→ ASSIGNMENT: Your output must be the line containing "purple teddy bear [552,264,635,401]" followed by every later line in the entries below, all copied exactly.

→ RECORDS TO PROCESS:
□ □ □ □ □ □ □

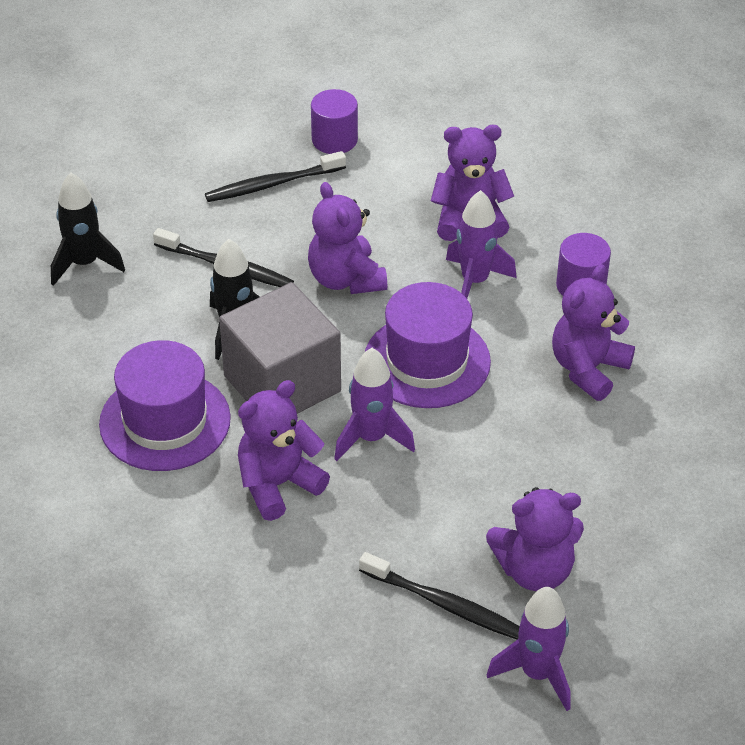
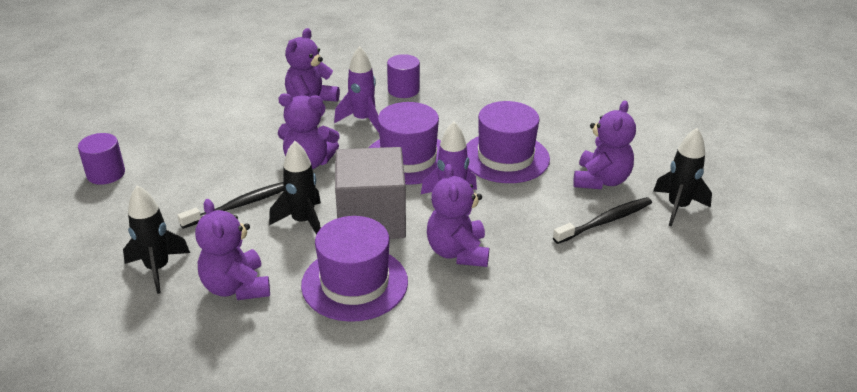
camera: 60 degrees left, 10 degrees down
black toothbrush [205,151,346,202] -> none
purple cylinder [311,89,358,154] -> purple cylinder moved to [78,133,125,185]
purple rocket [487,587,570,711] -> black rocket [653,128,712,227]
purple teddy bear [552,264,635,401] -> purple teddy bear moved to [195,199,270,300]
none -> purple hat [466,101,550,183]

□ □ □ □ □ □ □

→ RESPONSE TO THE EXERCISE:
purple teddy bear [552,264,635,401] -> purple teddy bear moved to [195,199,270,300]
none -> purple hat [466,101,550,183]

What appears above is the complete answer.